Set down, word for word, the line with "stockpot in golden <122, 151>" and the lines after it through the final line of the data below, without pictures.

[[ The data, beginning ]]

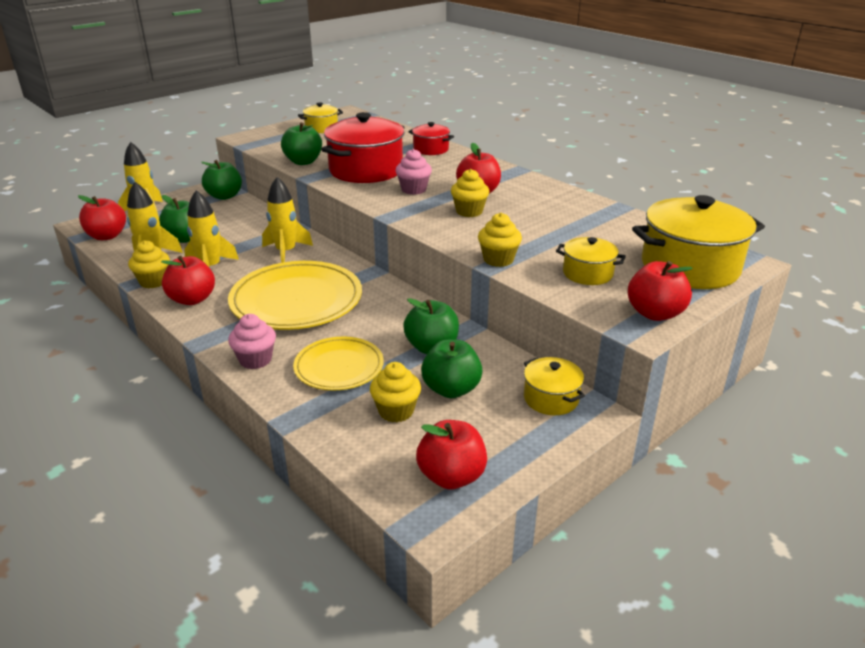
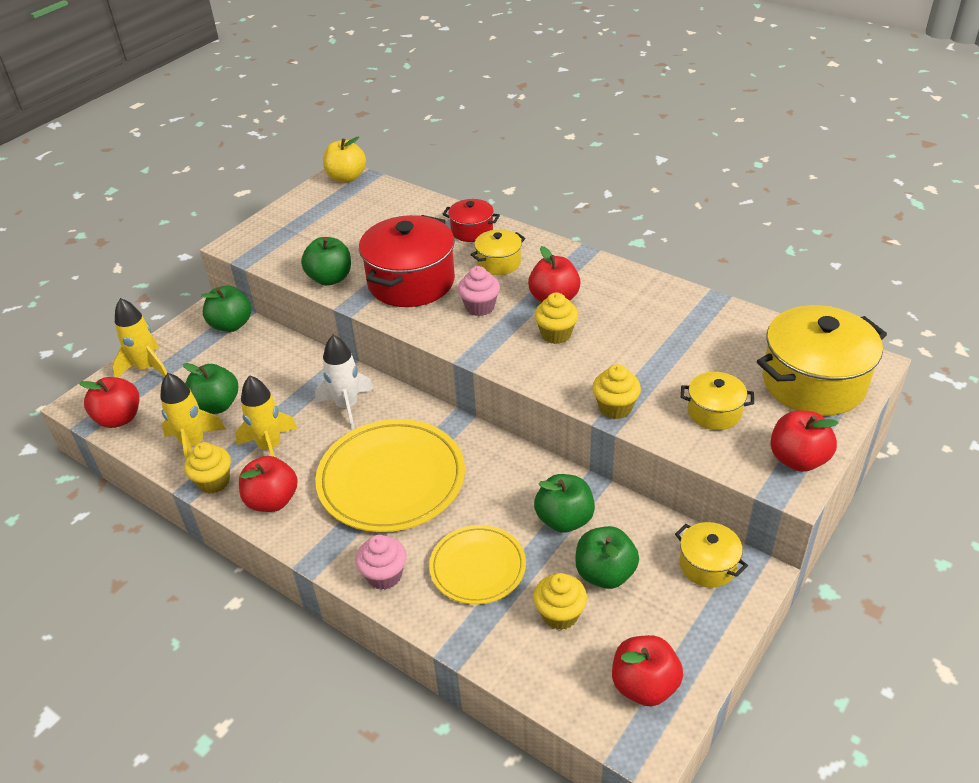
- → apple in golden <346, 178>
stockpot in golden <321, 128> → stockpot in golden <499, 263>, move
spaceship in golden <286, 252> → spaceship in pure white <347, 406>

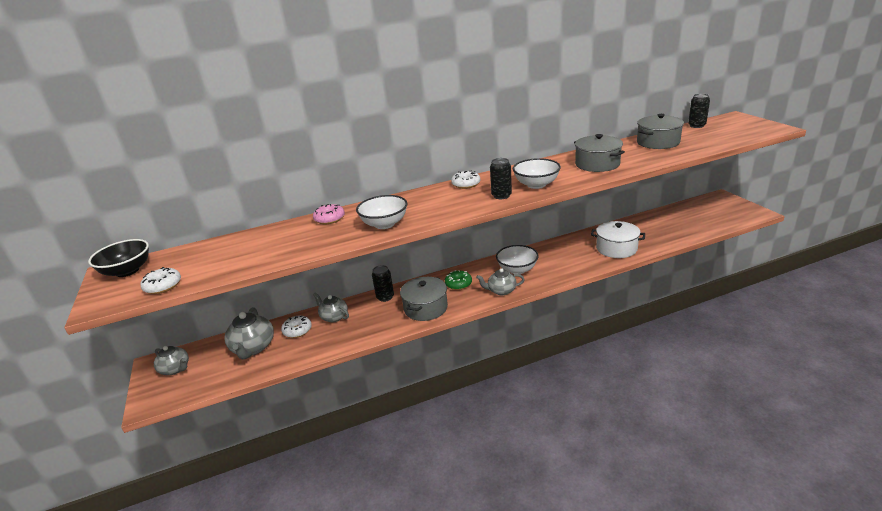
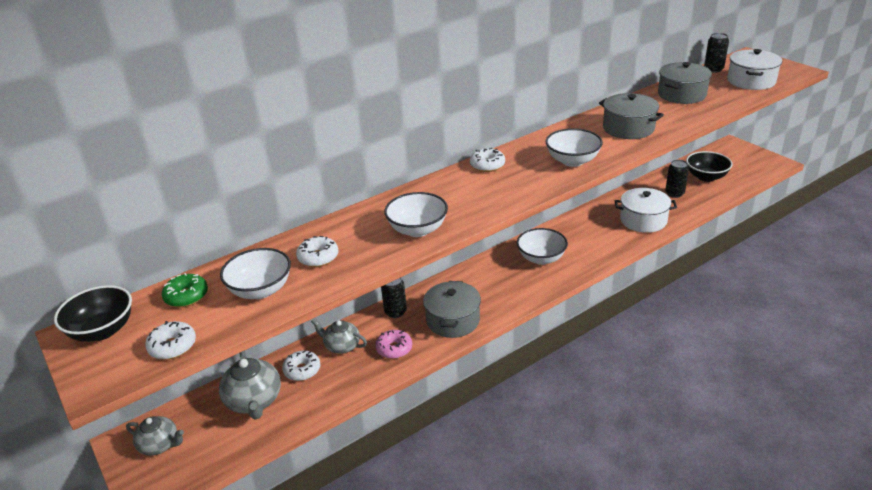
teapot in ash-grey <501, 291> → -
- → bowl in pure white <261, 290>
- → glazed donut in pure white <318, 257>
- → bowl in black <706, 177>
- → stockpot in pure white <751, 81>
glazed donut in rosy <329, 219> → glazed donut in rosy <394, 349>, move
glazed donut in leaf-green <458, 284> → glazed donut in leaf-green <186, 296>, move
tin in black <501, 196> → tin in black <674, 193>, move

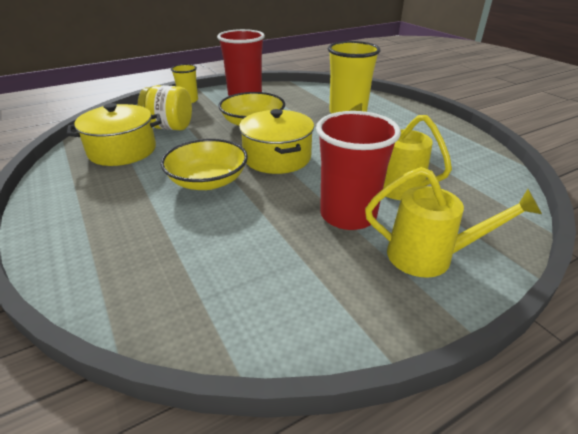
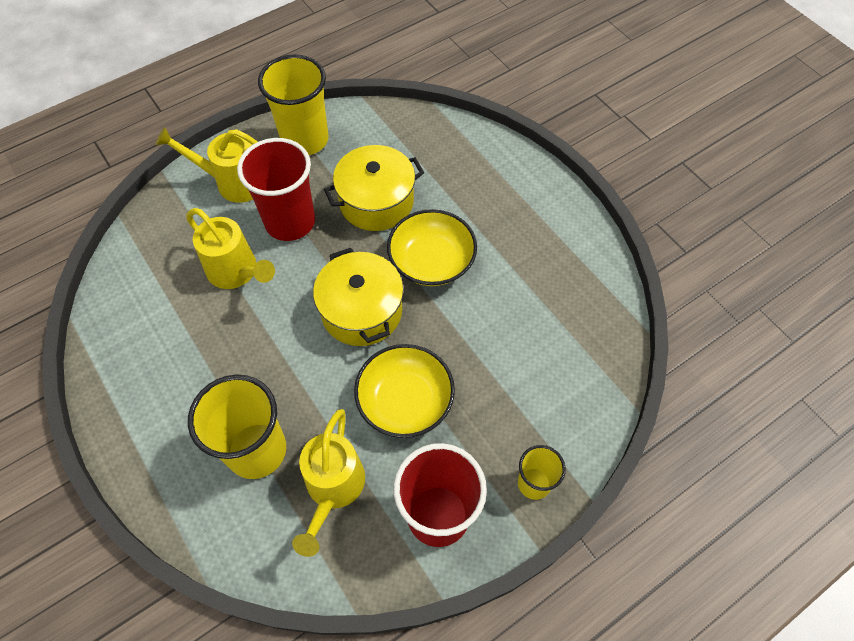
jam jar in golden <169, 127> → -
- → tumbler in golden <305, 139>
- → watering pot in golden <333, 489>
stockpot in golden <122, 151> → stockpot in golden <376, 202>, move

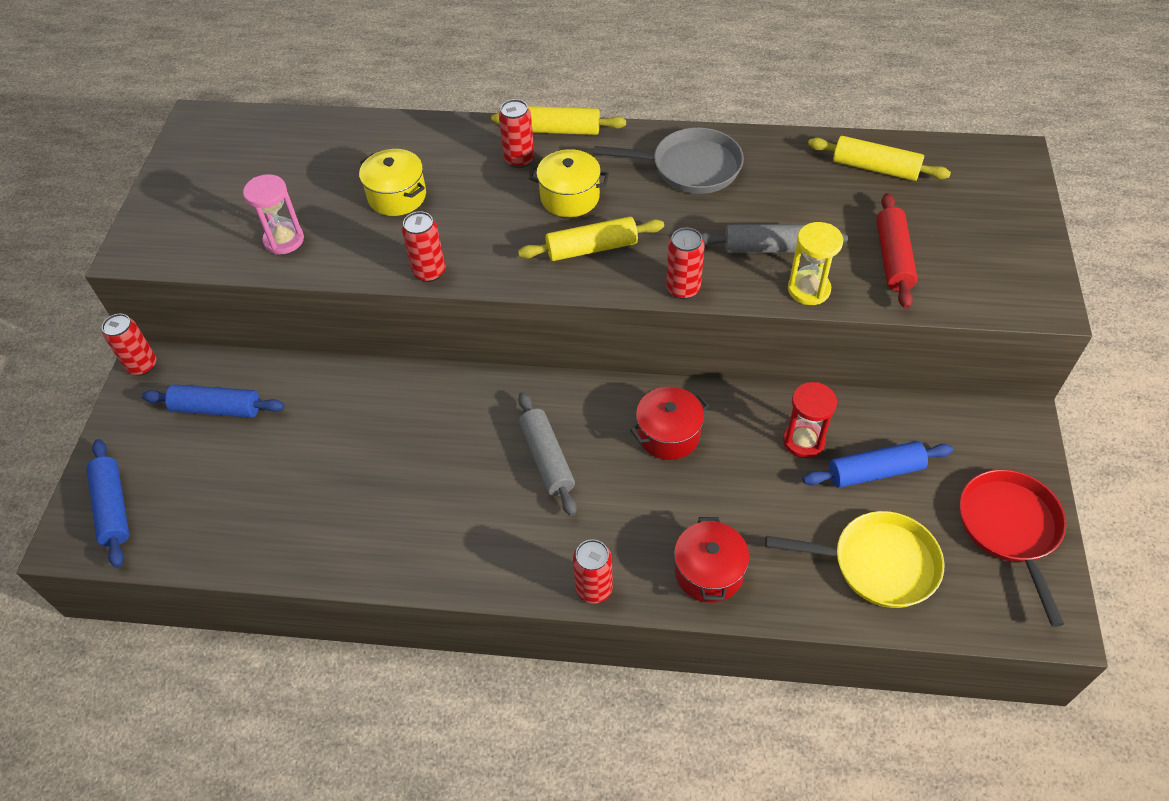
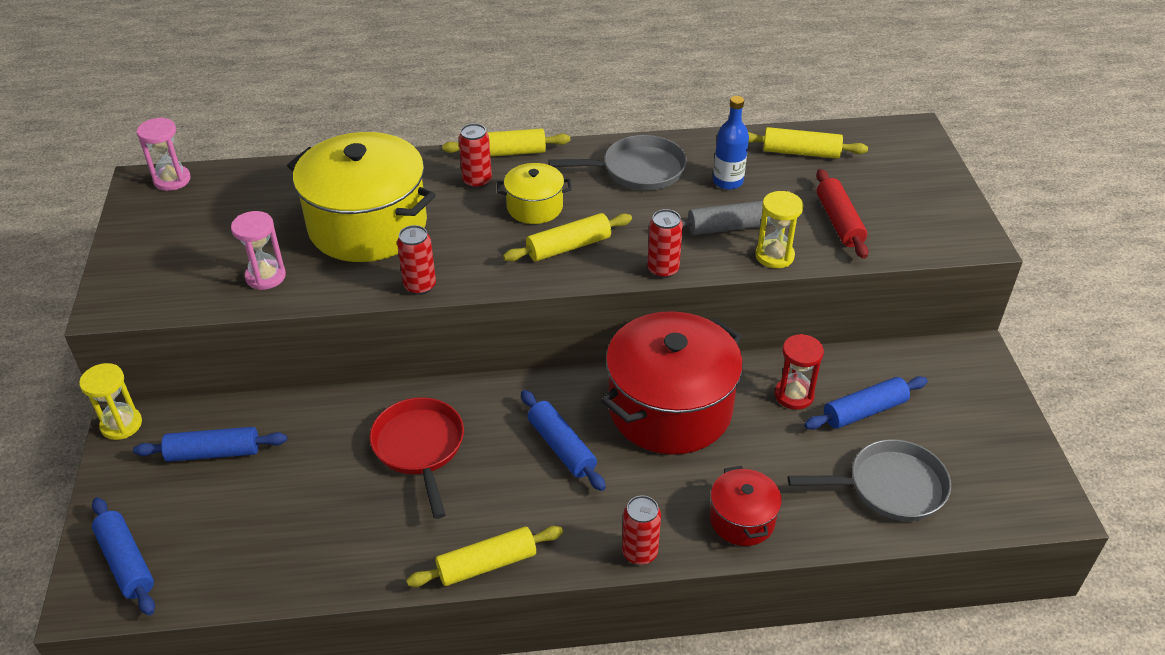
- → sandglass in rosy <172, 180>
- → dough roller in golden <487, 564>
- → drink bottle in royal blue <727, 181>
skillet in crimson <1010, 528> → skillet in crimson <420, 448>, move
tin in crimson <142, 365> → sandglass in golden <121, 425>
dough roller in ash-grey <547, 459> → dough roller in royal blue <561, 447>
skillet in golden <877, 564> → skillet in ash-grey <890, 487>
stockpot in golden <397, 196> → stockpot in golden <368, 225>, x2.07
stockpot in crimson <668, 434> → stockpot in crimson <670, 408>, x2.07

[[ The data, end ]]

# Written response
stockpot in golden <122, 151> → stockpot in golden <376, 202>, move

- → sandglass in rosy <172, 180>
- → dough roller in golden <487, 564>
- → drink bottle in royal blue <727, 181>
skillet in crimson <1010, 528> → skillet in crimson <420, 448>, move
tin in crimson <142, 365> → sandglass in golden <121, 425>
dough roller in ash-grey <547, 459> → dough roller in royal blue <561, 447>
skillet in golden <877, 564> → skillet in ash-grey <890, 487>
stockpot in golden <397, 196> → stockpot in golden <368, 225>, x2.07
stockpot in crimson <668, 434> → stockpot in crimson <670, 408>, x2.07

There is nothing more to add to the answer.